**WORK INSTRUCTION**
Your task is to repeat exactly the lines below between the line holding "C9: 220nF (GND, n10) -> 220nF (GND, VA)" and the line holding "R5: 1.5M (GND, n10) -> 16k (GND, n10)", inclusive, and only those.
[SUPPLIED DATA Boundary: Start]
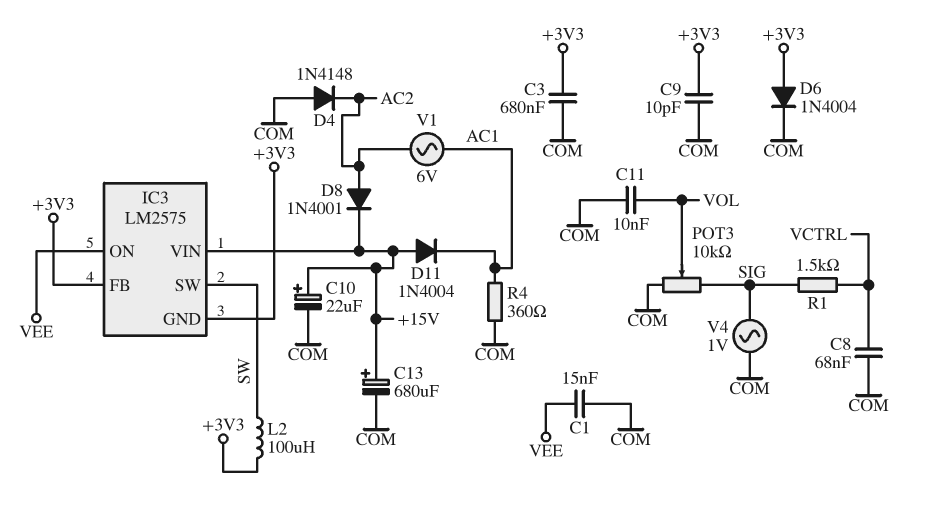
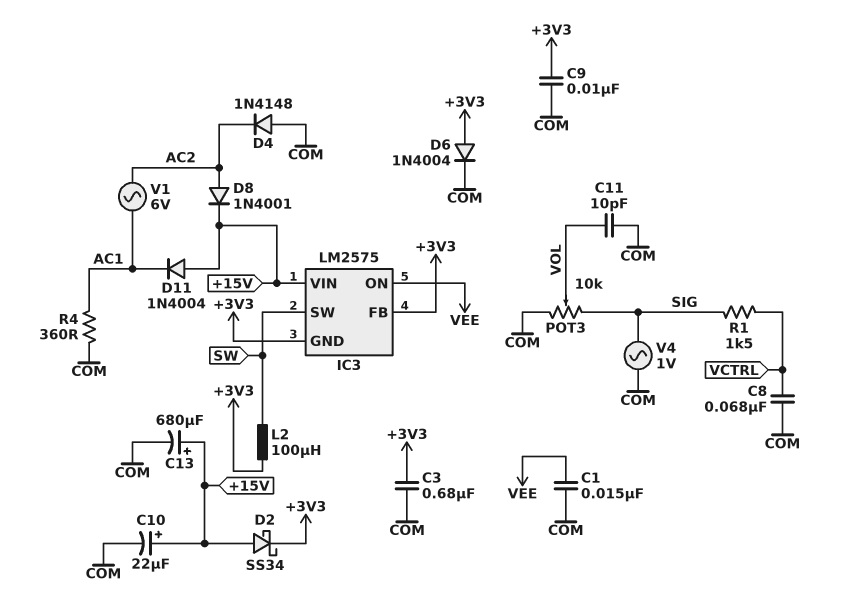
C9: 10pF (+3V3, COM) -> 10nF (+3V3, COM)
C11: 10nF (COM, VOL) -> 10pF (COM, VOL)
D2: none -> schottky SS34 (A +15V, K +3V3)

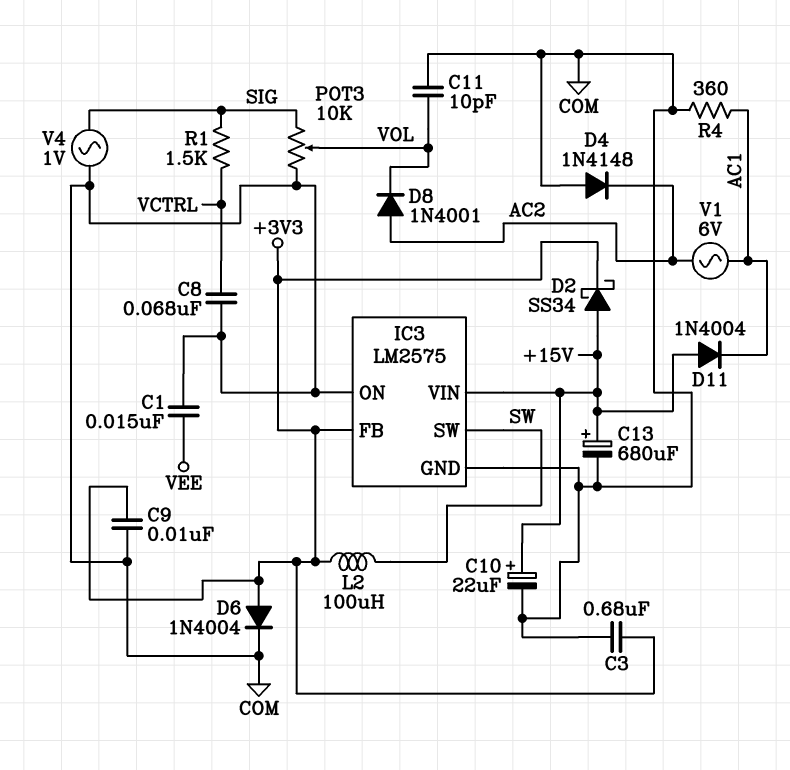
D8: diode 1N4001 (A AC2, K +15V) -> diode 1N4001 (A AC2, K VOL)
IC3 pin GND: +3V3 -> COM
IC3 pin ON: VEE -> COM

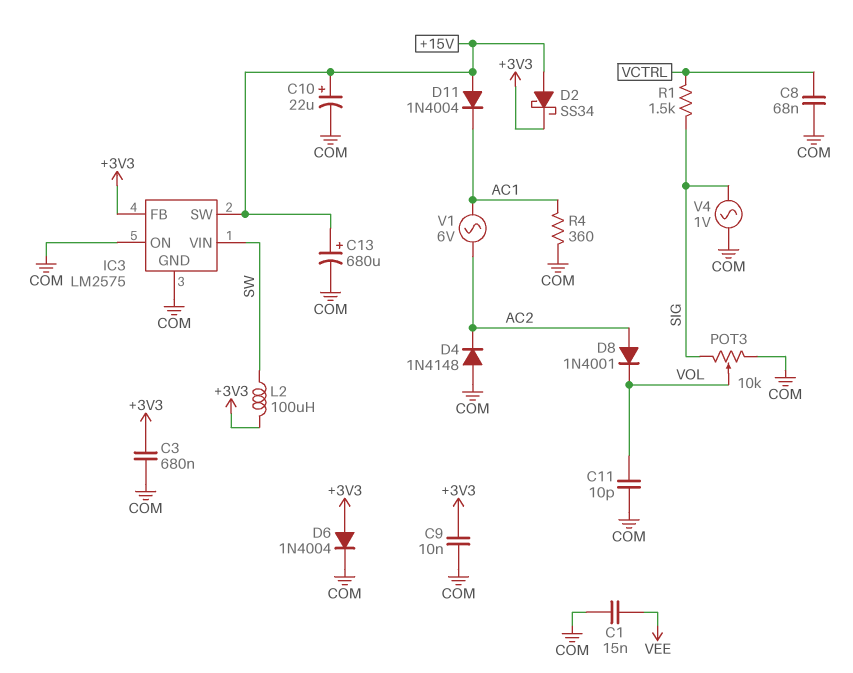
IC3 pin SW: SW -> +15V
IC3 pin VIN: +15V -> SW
[SUPPLIED DATA Boundary: End]
[SUPPLIED DATA Boundary: Start]
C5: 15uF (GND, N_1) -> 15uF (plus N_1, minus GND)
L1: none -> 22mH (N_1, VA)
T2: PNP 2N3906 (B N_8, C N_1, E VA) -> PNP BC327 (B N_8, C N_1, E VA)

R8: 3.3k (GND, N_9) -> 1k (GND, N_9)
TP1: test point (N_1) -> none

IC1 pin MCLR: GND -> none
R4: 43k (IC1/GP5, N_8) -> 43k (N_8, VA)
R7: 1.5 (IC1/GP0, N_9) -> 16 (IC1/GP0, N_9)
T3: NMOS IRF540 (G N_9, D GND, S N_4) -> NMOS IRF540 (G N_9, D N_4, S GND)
[SUPPLIED DATA Boundary: End]
[SUPPLIED DATA Boundary: Start]
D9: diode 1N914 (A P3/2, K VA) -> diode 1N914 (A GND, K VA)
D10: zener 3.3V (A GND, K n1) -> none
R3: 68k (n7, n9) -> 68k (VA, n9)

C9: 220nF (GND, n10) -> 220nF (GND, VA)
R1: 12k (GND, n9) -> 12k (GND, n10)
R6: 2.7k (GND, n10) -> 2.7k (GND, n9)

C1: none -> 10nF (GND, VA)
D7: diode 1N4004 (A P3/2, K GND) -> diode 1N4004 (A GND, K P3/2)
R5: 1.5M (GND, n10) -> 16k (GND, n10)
[SUPPLIED DATA Boundary: End]
**TASK ANSWER**
C9: 220nF (GND, n10) -> 220nF (GND, VA)
R1: 12k (GND, n9) -> 12k (GND, n10)
R6: 2.7k (GND, n10) -> 2.7k (GND, n9)

C1: none -> 10nF (GND, VA)
D7: diode 1N4004 (A P3/2, K GND) -> diode 1N4004 (A GND, K P3/2)
R5: 1.5M (GND, n10) -> 16k (GND, n10)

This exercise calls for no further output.